Exercise description →
A faithful copy of the data is what is wanted, minus any pictures.

Input records →
+++

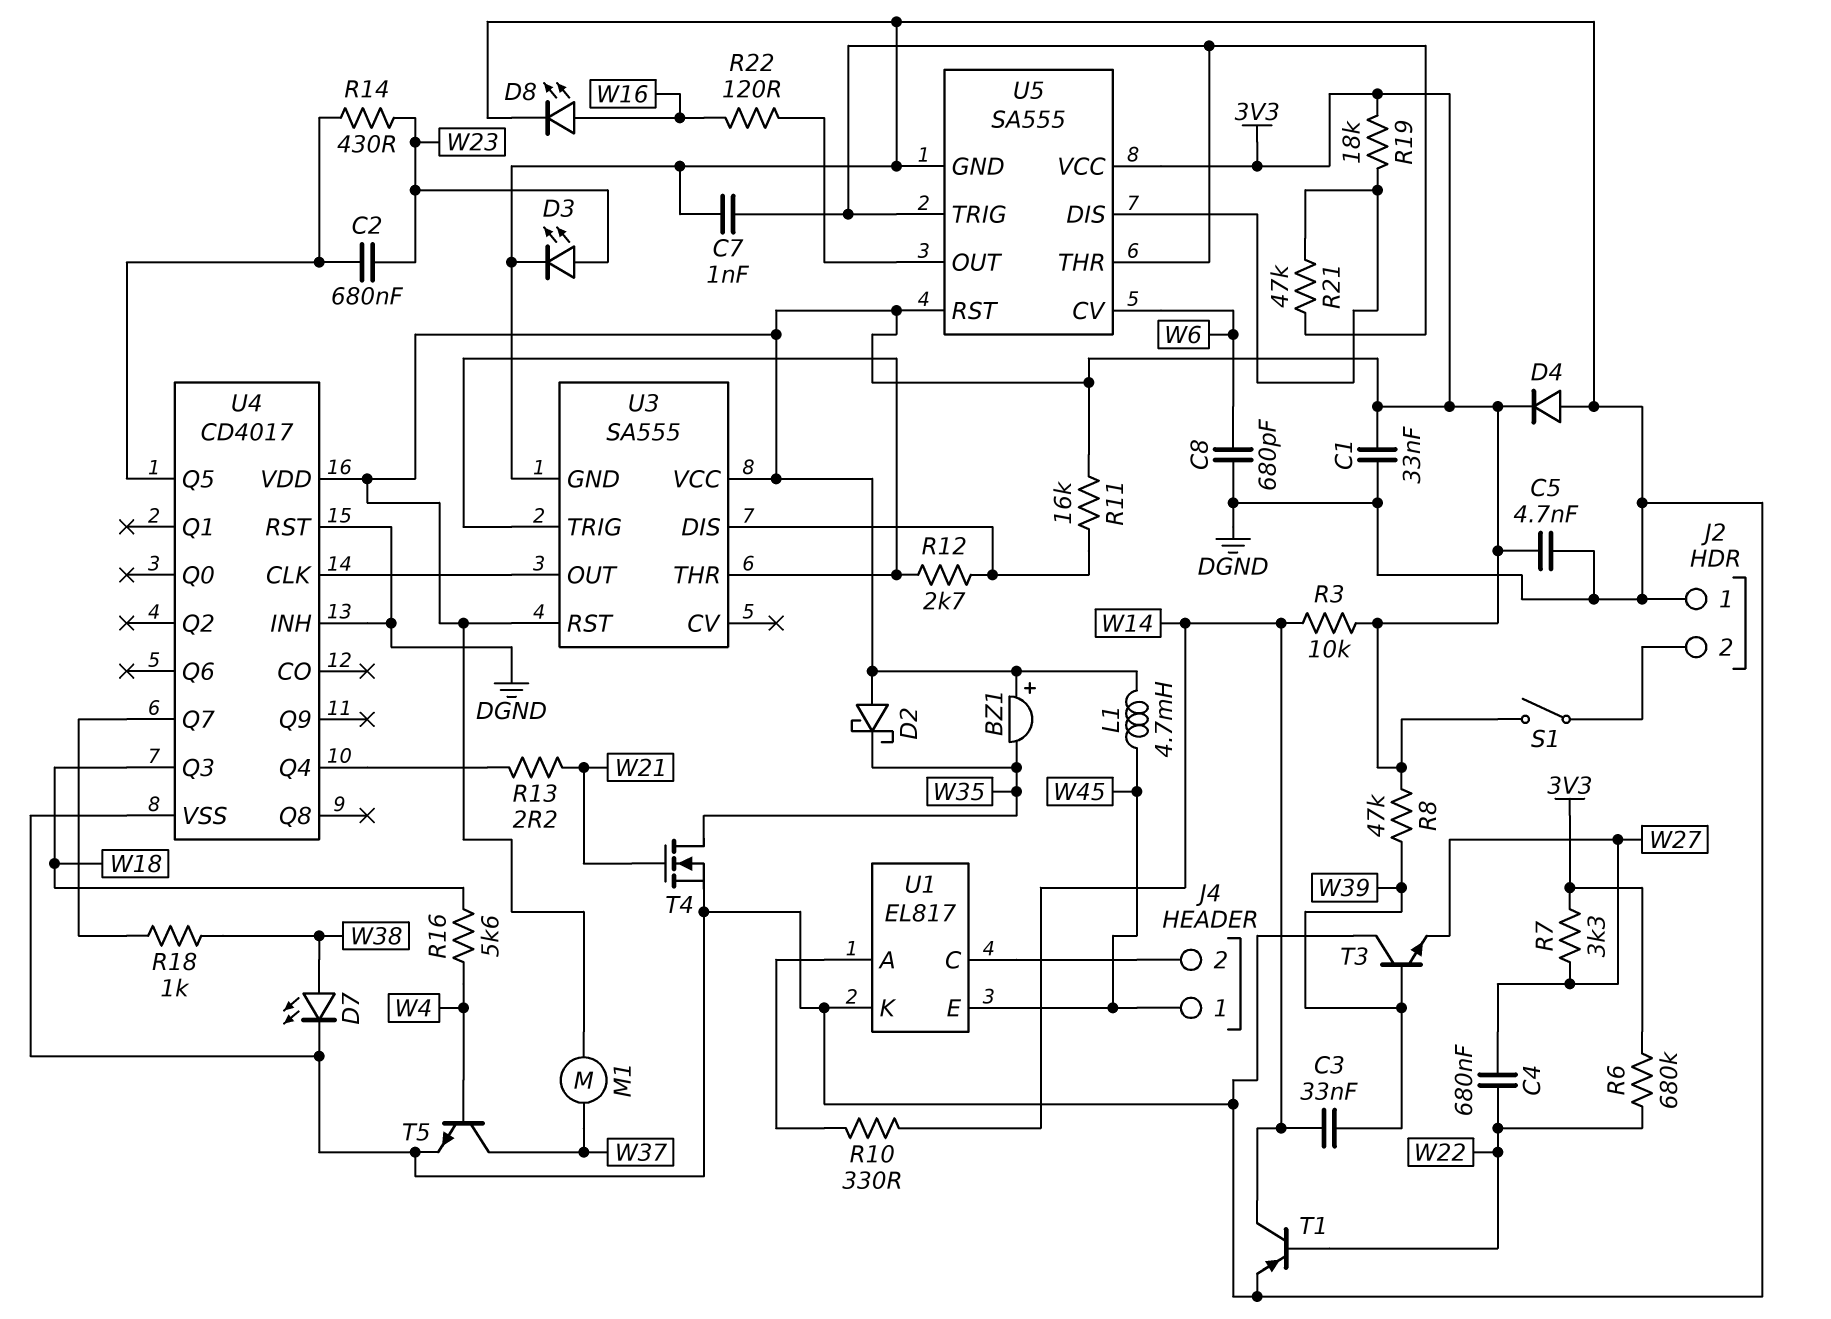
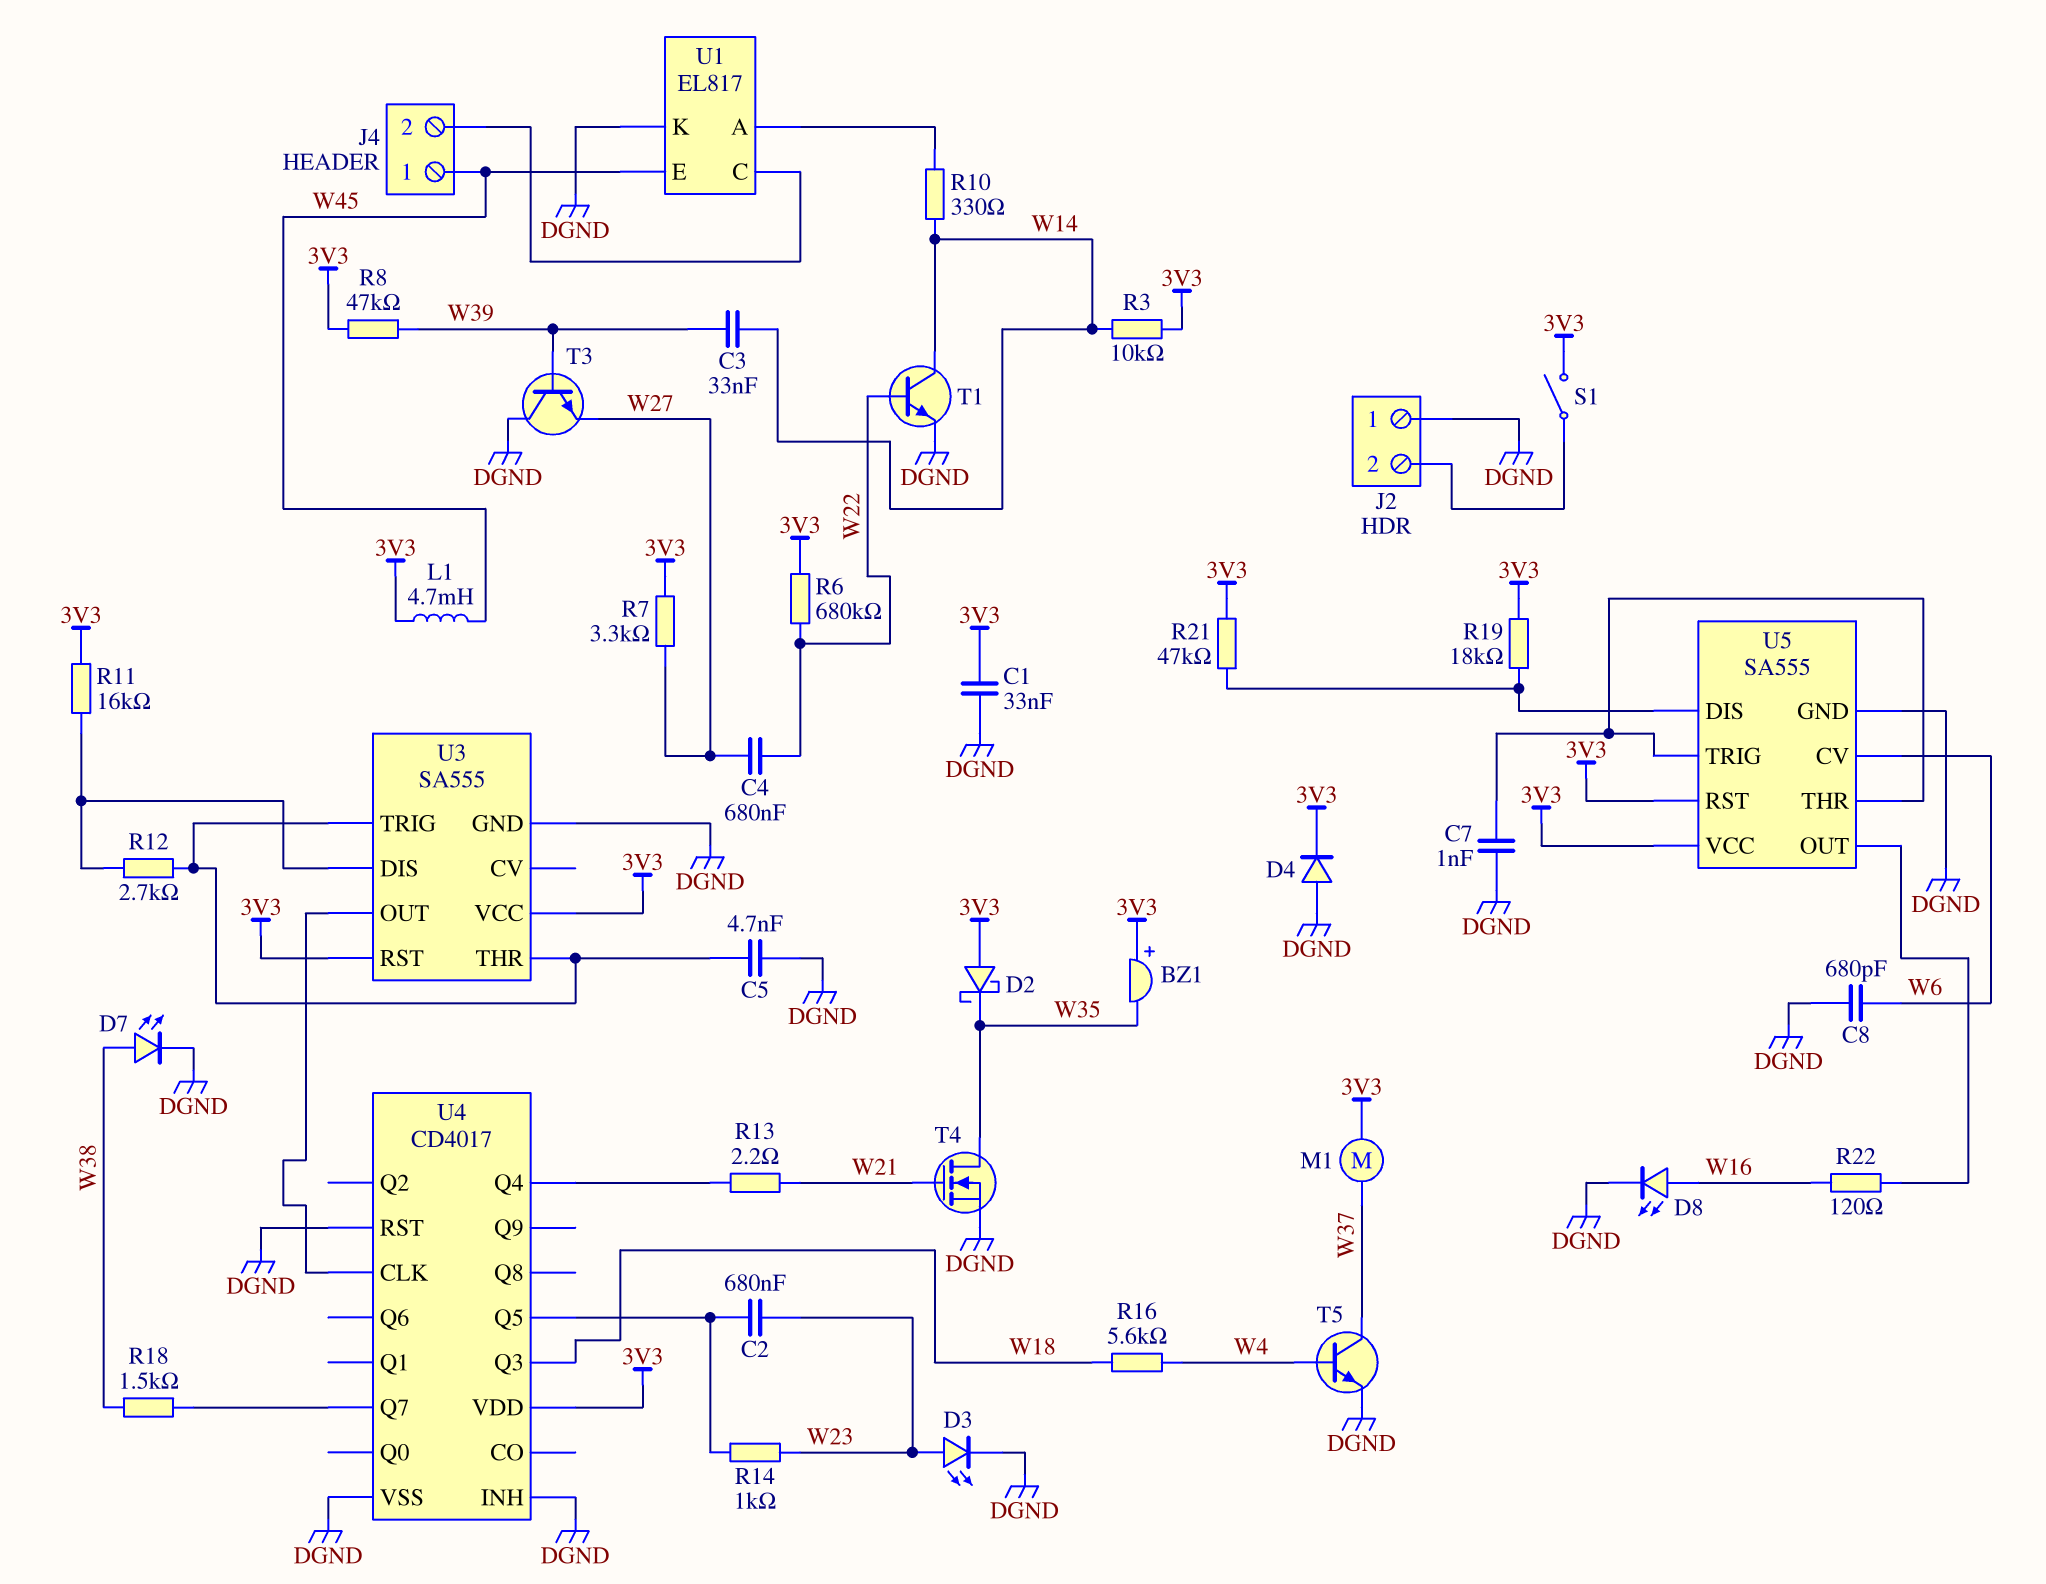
C5: 4.7nF (3V3, DGND) -> 4.7nF (DGND, U3/THR)
R14: 430 (U4/Q5, W23) -> 1k (U4/Q5, W23)
R18: 1k (U4/Q7, W38) -> 1.5k (U4/Q7, W38)
R21: 47k (U5/DIS, U5/THR) -> 47k (3V3, U5/DIS)
T1: PNP (B W22, C W14, E DGND) -> NPN (B W22, C W14, E DGND)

+++

Task response →
C5: 4.7nF (3V3, DGND) -> 4.7nF (DGND, U3/THR)
R14: 430 (U4/Q5, W23) -> 1k (U4/Q5, W23)
R18: 1k (U4/Q7, W38) -> 1.5k (U4/Q7, W38)
R21: 47k (U5/DIS, U5/THR) -> 47k (3V3, U5/DIS)
T1: PNP (B W22, C W14, E DGND) -> NPN (B W22, C W14, E DGND)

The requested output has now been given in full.